(INFORMATION begins)

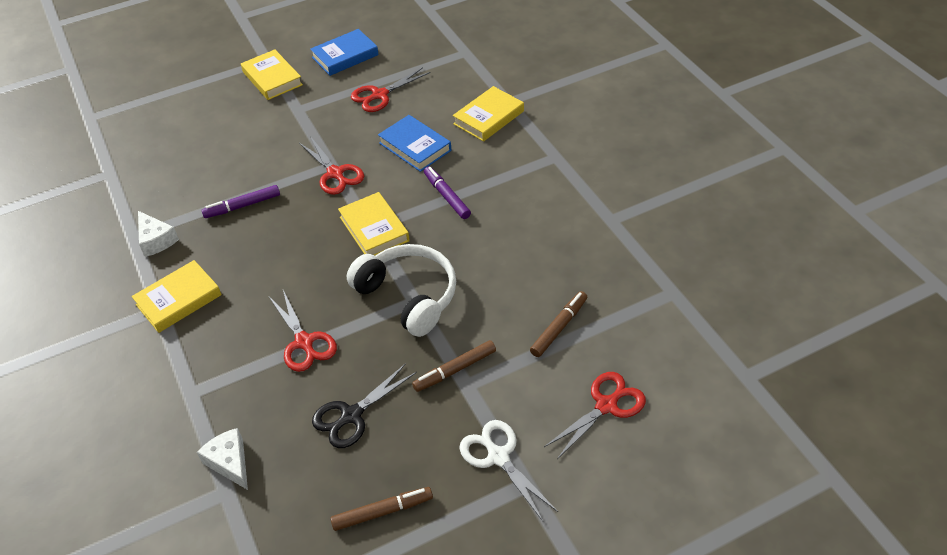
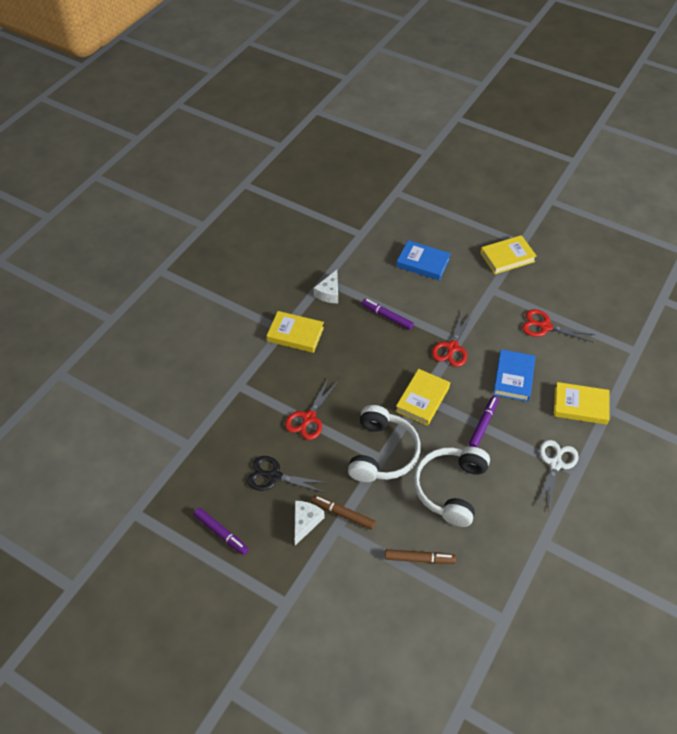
camera: 55 degrees right, 5 degrees up
(230, 462) = (207, 435): white cheese -> white cheese (305, 522)
(272, 78) = (507, 257): yellow book -> yellow book turned 45 degrees clockwise
(345, 56) = (565, 282): blue book -> blue book (423, 263)
(382, 511) = (221, 533): brown marker -> purple marker
(498, 260) = (450, 488): none -> white headphones
(498, 457) = (295, 576): white scissors -> white scissors (555, 464)
(606, 406) = (374, 623): red scissors -> none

(INFORMATION ends)

WORK ORDER: Word for word, restate all of the records. Exclude the pictures.

RESULT OF THE EXERCISE:
camera: 55 degrees right, 5 degrees up
(230, 462) = (207, 435): white cheese -> white cheese (305, 522)
(272, 78) = (507, 257): yellow book -> yellow book turned 45 degrees clockwise
(345, 56) = (565, 282): blue book -> blue book (423, 263)
(382, 511) = (221, 533): brown marker -> purple marker
(498, 260) = (450, 488): none -> white headphones
(498, 457) = (295, 576): white scissors -> white scissors (555, 464)
(606, 406) = (374, 623): red scissors -> none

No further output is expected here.